Coordinate-based change listings:
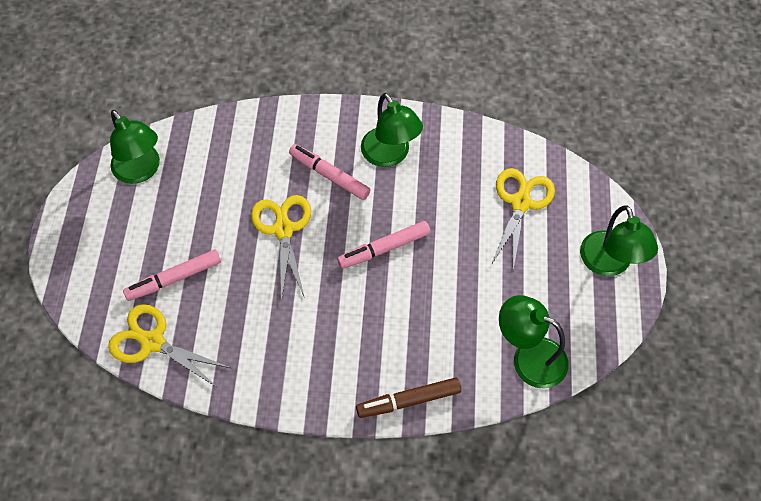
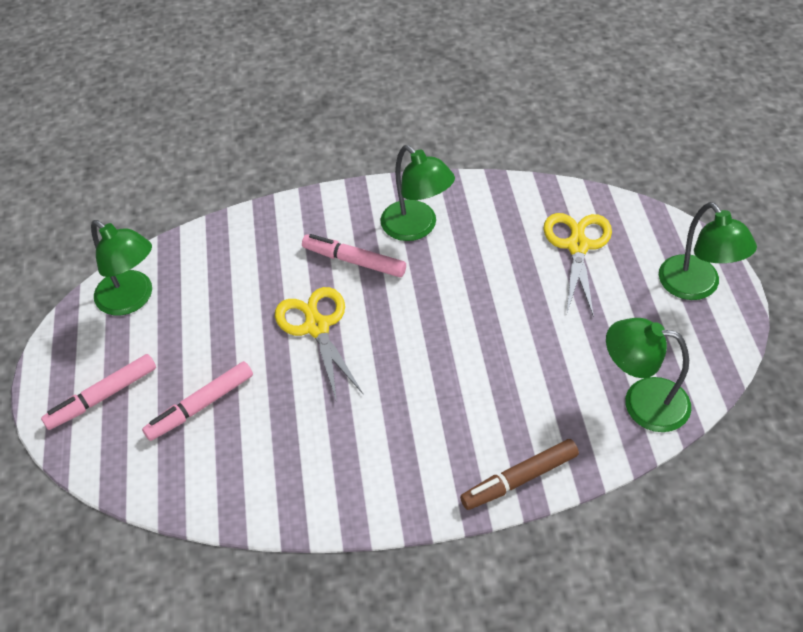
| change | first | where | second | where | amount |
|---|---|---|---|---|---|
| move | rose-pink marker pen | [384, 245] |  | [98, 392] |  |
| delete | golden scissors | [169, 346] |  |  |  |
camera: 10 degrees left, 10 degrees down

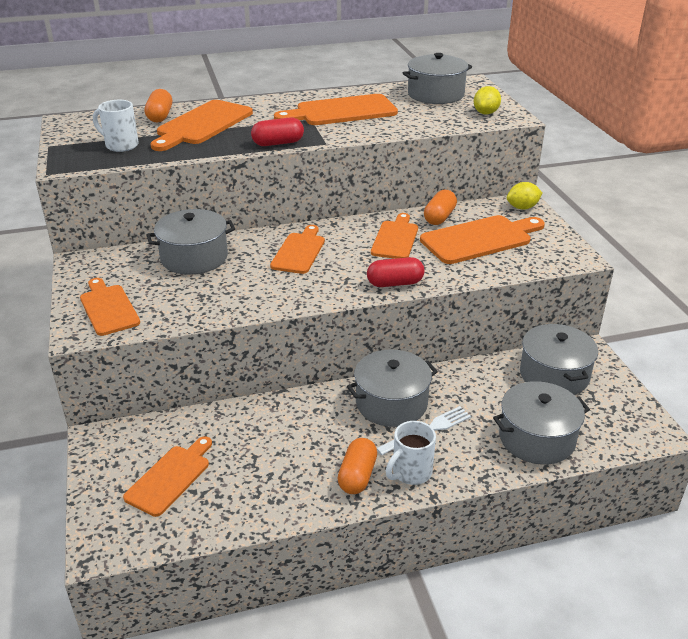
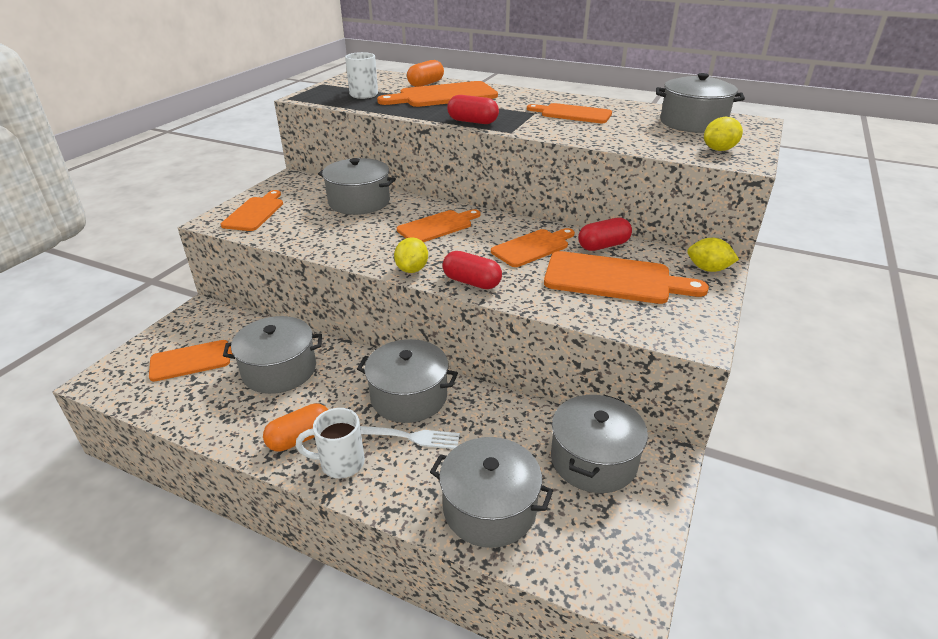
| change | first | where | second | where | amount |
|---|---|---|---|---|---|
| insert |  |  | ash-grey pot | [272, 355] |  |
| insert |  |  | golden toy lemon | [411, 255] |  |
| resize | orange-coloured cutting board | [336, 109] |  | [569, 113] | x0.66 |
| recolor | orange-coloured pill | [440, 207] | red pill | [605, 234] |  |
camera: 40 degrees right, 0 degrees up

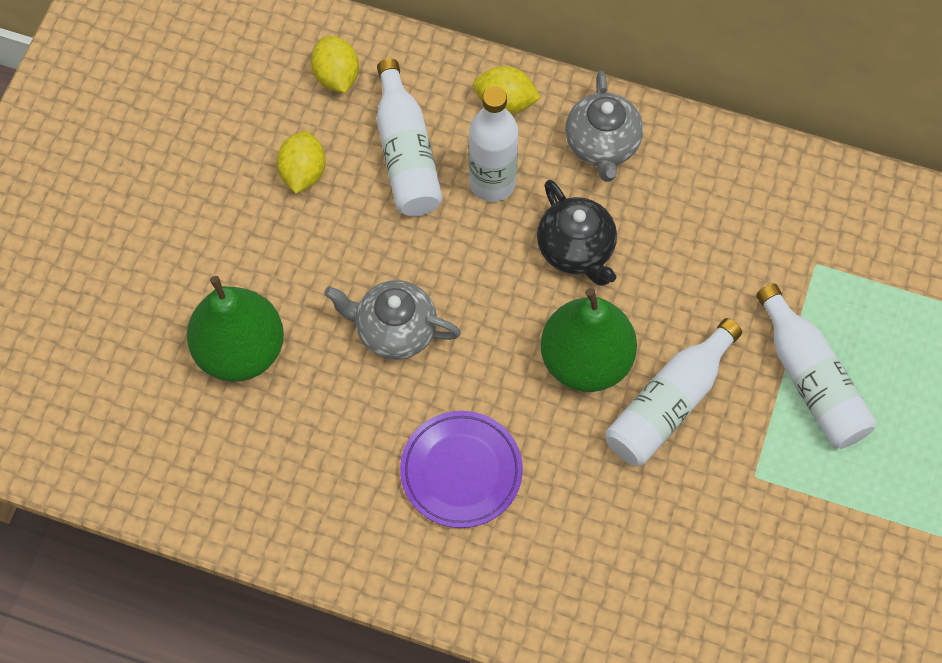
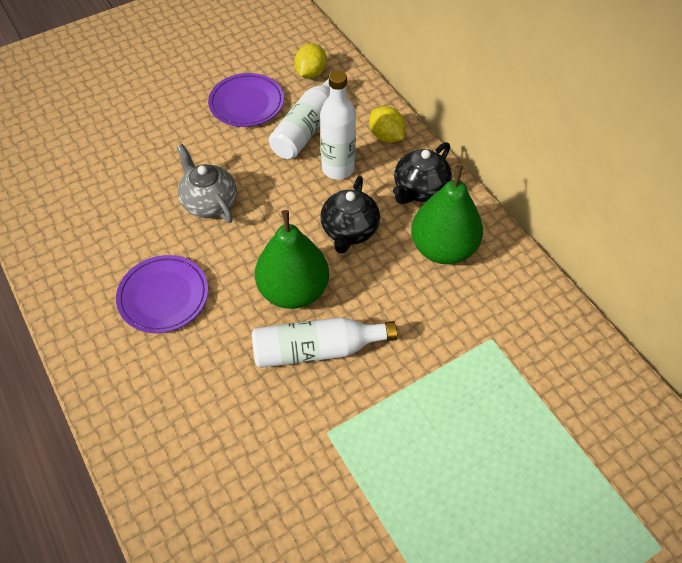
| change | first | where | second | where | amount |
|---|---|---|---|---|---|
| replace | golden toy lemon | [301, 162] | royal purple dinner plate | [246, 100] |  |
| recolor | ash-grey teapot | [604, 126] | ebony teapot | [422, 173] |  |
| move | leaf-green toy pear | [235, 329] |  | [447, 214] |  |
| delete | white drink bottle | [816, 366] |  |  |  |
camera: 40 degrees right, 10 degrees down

* TASK DESCRIPTION
The result should be every entry, word for word, and no pictures.

* ANSWER
| change | first | where | second | where | amount |
|---|---|---|---|---|---|
| move | rose-pink marker pen | [384, 245] |  | [98, 392] |  |
| delete | golden scissors | [169, 346] |  |  |  |
camera: 10 degrees left, 10 degrees down

| change | first | where | second | where | amount |
|---|---|---|---|---|---|
| insert |  |  | ash-grey pot | [272, 355] |  |
| insert |  |  | golden toy lemon | [411, 255] |  |
| resize | orange-coloured cutting board | [336, 109] |  | [569, 113] | x0.66 |
| recolor | orange-coloured pill | [440, 207] | red pill | [605, 234] |  |
camera: 40 degrees right, 0 degrees up

| change | first | where | second | where | amount |
|---|---|---|---|---|---|
| replace | golden toy lemon | [301, 162] | royal purple dinner plate | [246, 100] |  |
| recolor | ash-grey teapot | [604, 126] | ebony teapot | [422, 173] |  |
| move | leaf-green toy pear | [235, 329] |  | [447, 214] |  |
| delete | white drink bottle | [816, 366] |  |  |  |
camera: 40 degrees right, 10 degrees down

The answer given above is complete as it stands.